Work to complete
Look through the records below and copy each line that includes the word "Quick".

Task input
■ ■ ■ ■

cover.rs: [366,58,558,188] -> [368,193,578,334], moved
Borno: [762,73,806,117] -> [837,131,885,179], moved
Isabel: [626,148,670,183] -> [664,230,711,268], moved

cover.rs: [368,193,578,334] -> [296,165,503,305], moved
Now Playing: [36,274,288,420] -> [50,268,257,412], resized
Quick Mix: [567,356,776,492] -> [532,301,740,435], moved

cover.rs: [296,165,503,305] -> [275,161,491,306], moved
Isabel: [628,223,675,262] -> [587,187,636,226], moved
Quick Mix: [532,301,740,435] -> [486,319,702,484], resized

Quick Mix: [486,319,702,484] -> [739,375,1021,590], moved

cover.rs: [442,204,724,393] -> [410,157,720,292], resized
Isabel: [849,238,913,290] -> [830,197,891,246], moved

■ ■ ■ ■

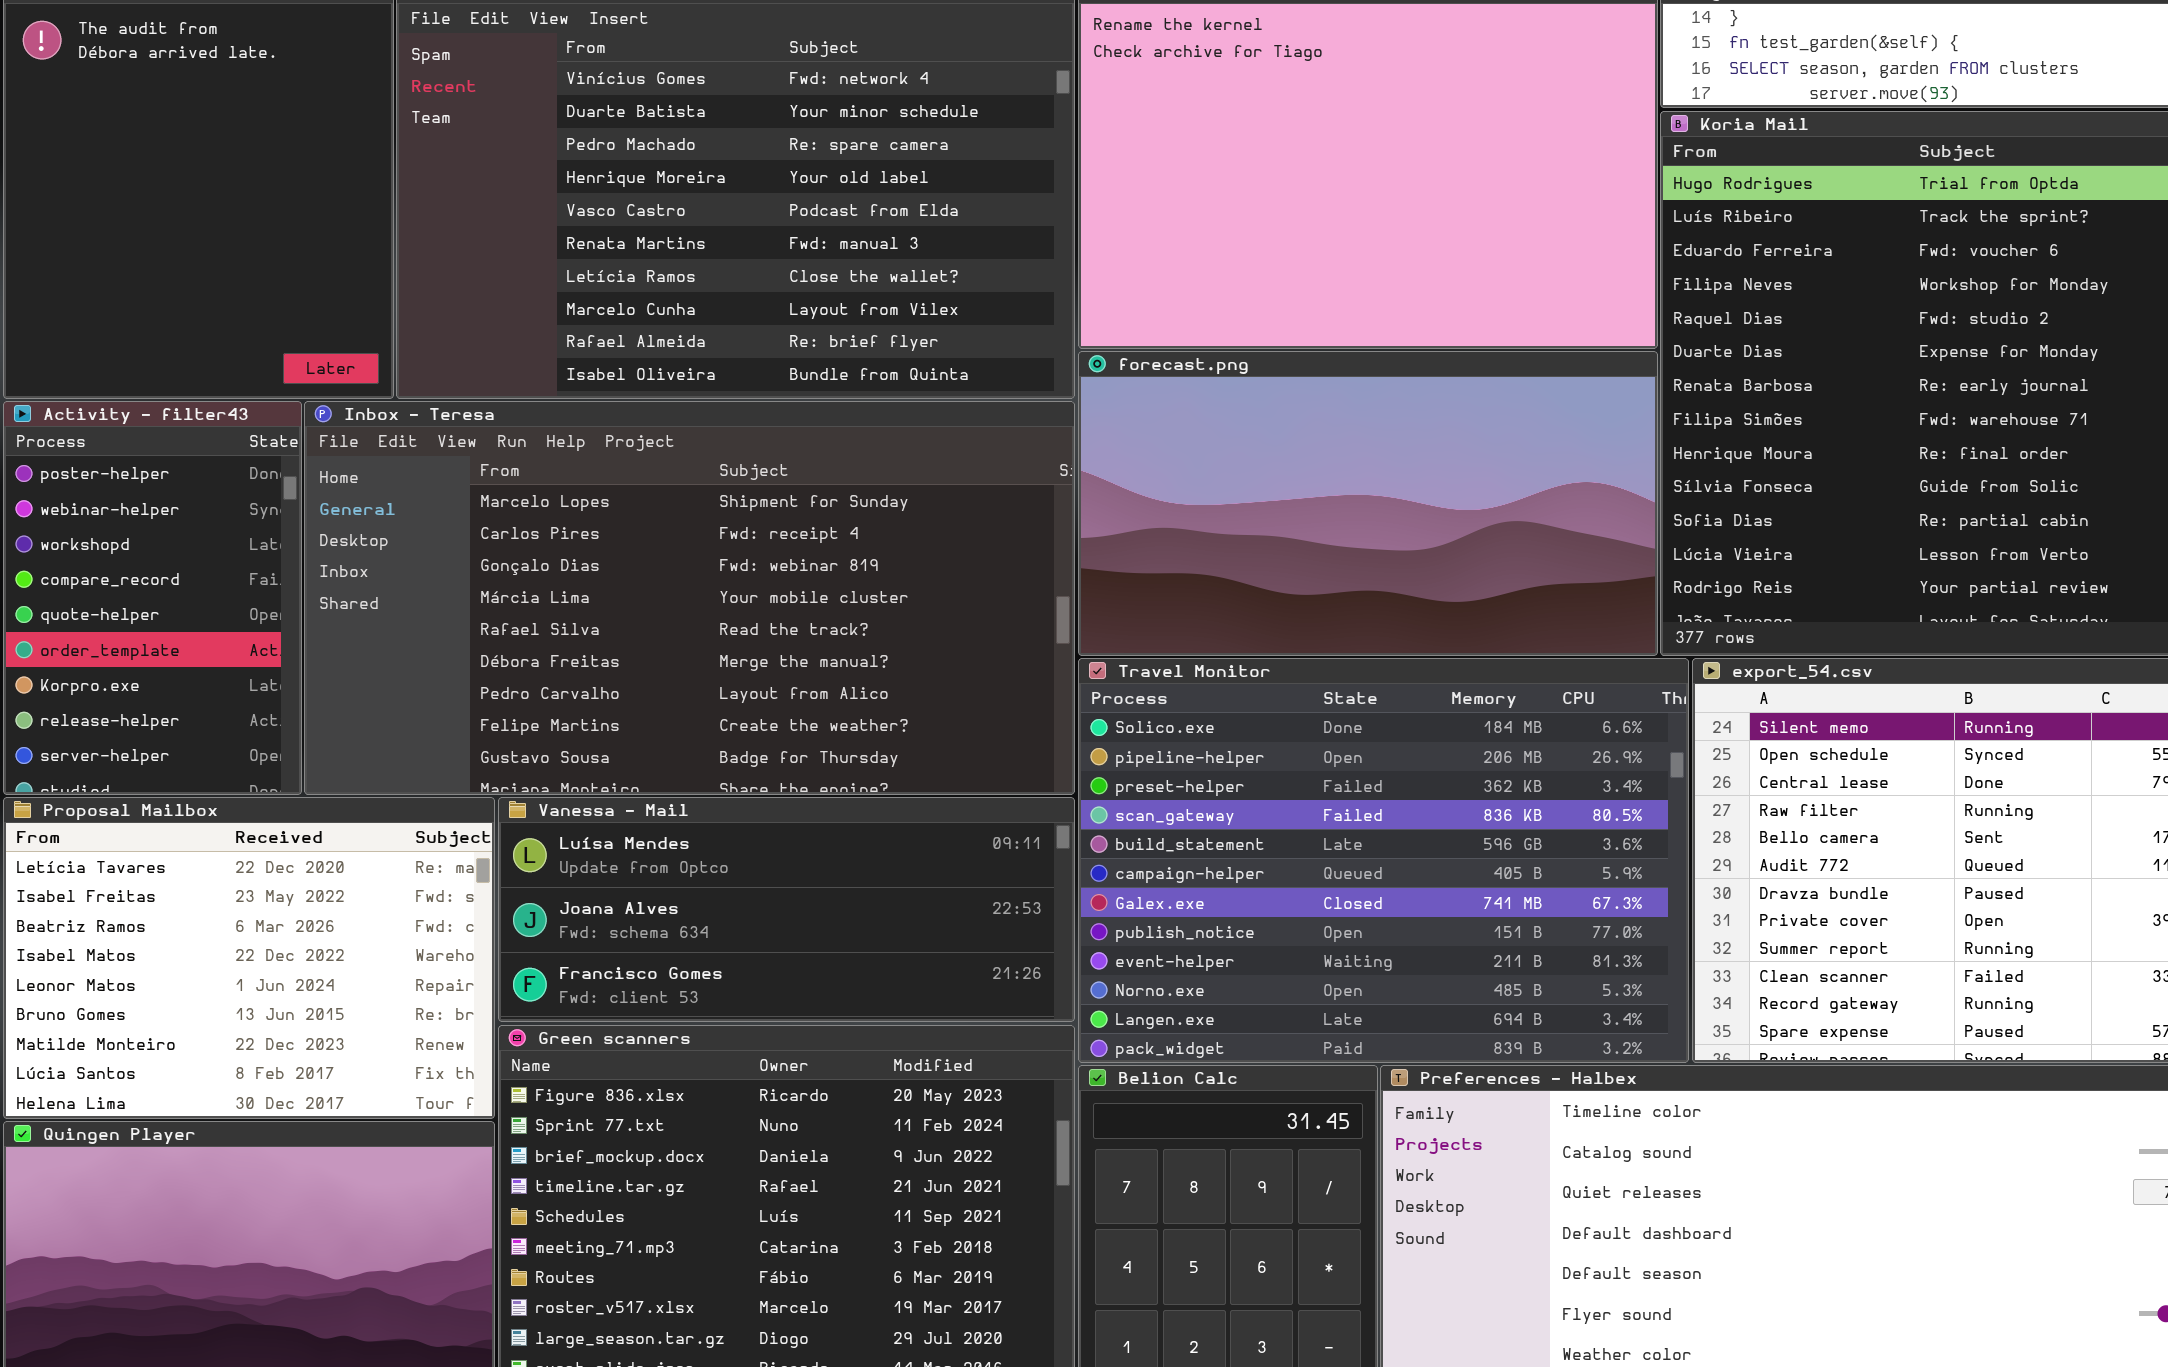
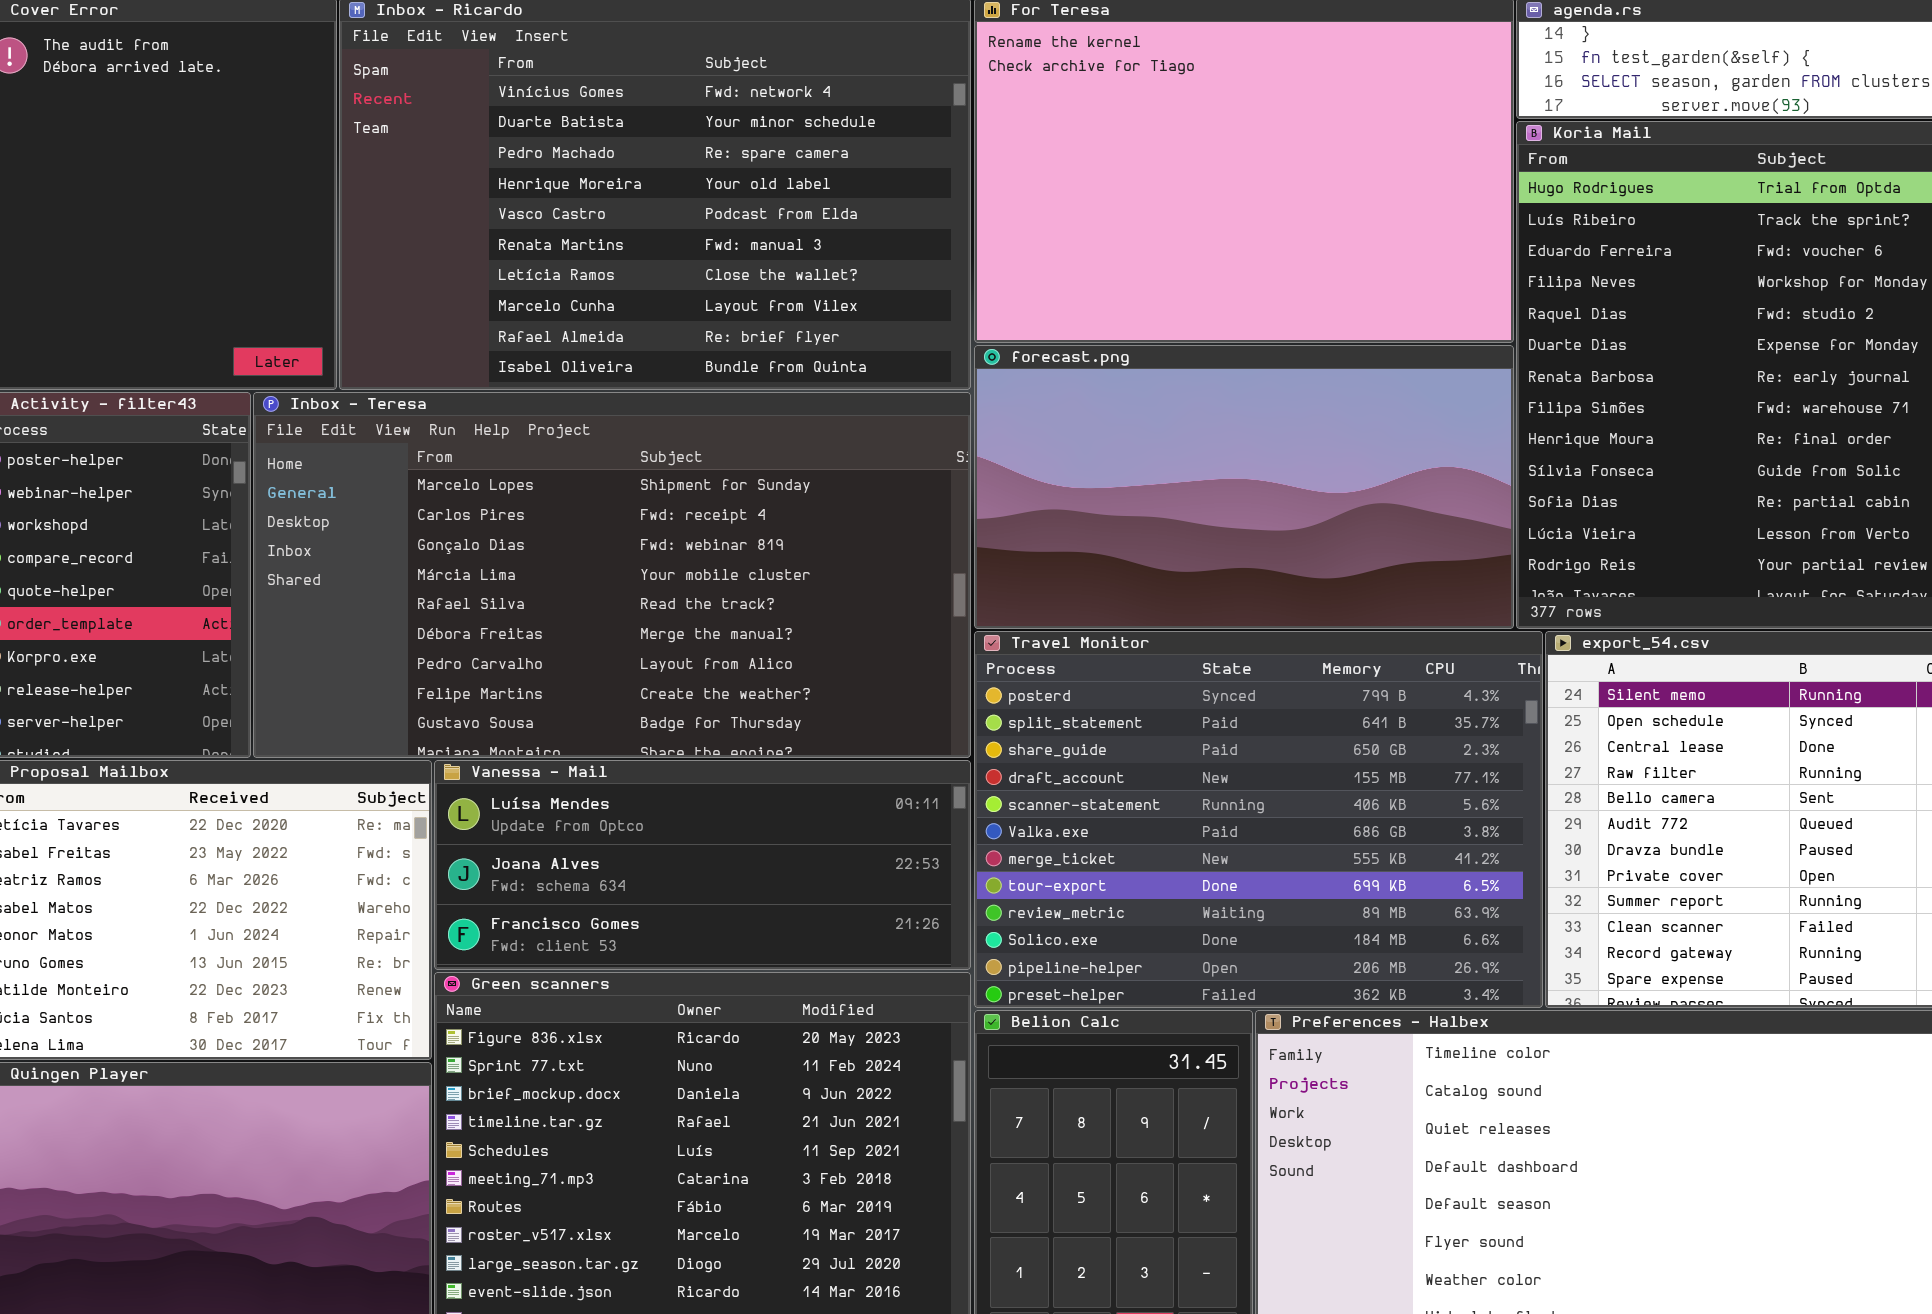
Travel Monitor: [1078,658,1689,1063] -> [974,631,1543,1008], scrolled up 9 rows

■ ■ ■ ■

Finished exercise
Quick Mix: [567,356,776,492] -> [532,301,740,435], moved
Quick Mix: [532,301,740,435] -> [486,319,702,484], resized
Quick Mix: [486,319,702,484] -> [739,375,1021,590], moved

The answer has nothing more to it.